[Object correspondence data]
_____

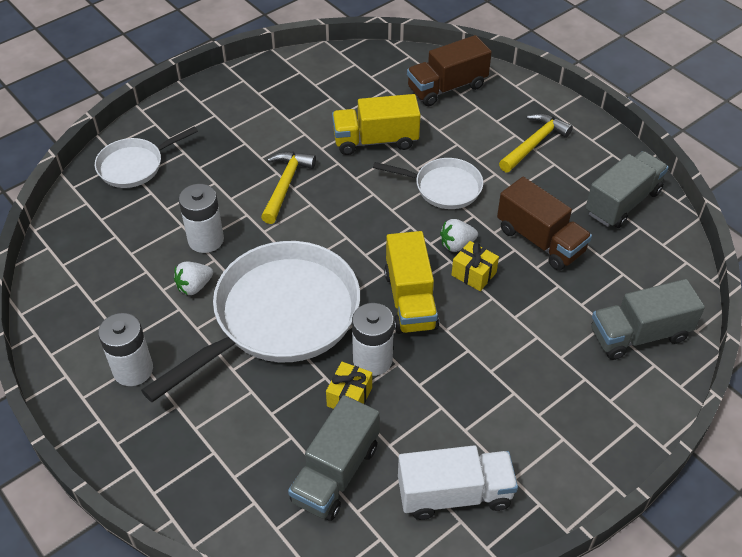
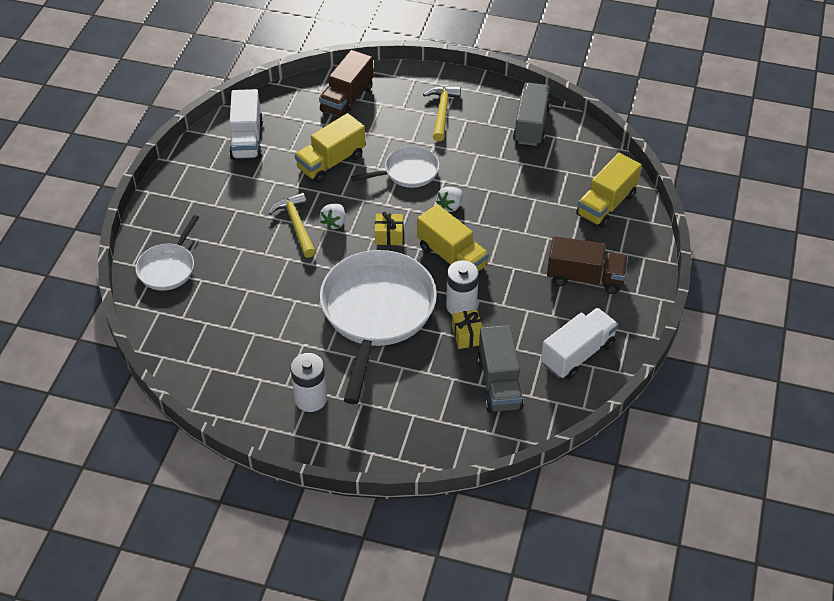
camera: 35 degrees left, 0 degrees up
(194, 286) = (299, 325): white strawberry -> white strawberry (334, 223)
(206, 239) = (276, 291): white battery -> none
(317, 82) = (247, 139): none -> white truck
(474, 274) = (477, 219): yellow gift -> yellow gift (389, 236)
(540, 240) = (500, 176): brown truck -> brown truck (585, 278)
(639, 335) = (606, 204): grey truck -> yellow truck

_____

▶ [Goal of the exercise]:
Among the lines above, find those holding "white" and copy each one.

▶ [Task answer]:
(194, 286) = (299, 325): white strawberry -> white strawberry (334, 223)
(206, 239) = (276, 291): white battery -> none
(317, 82) = (247, 139): none -> white truck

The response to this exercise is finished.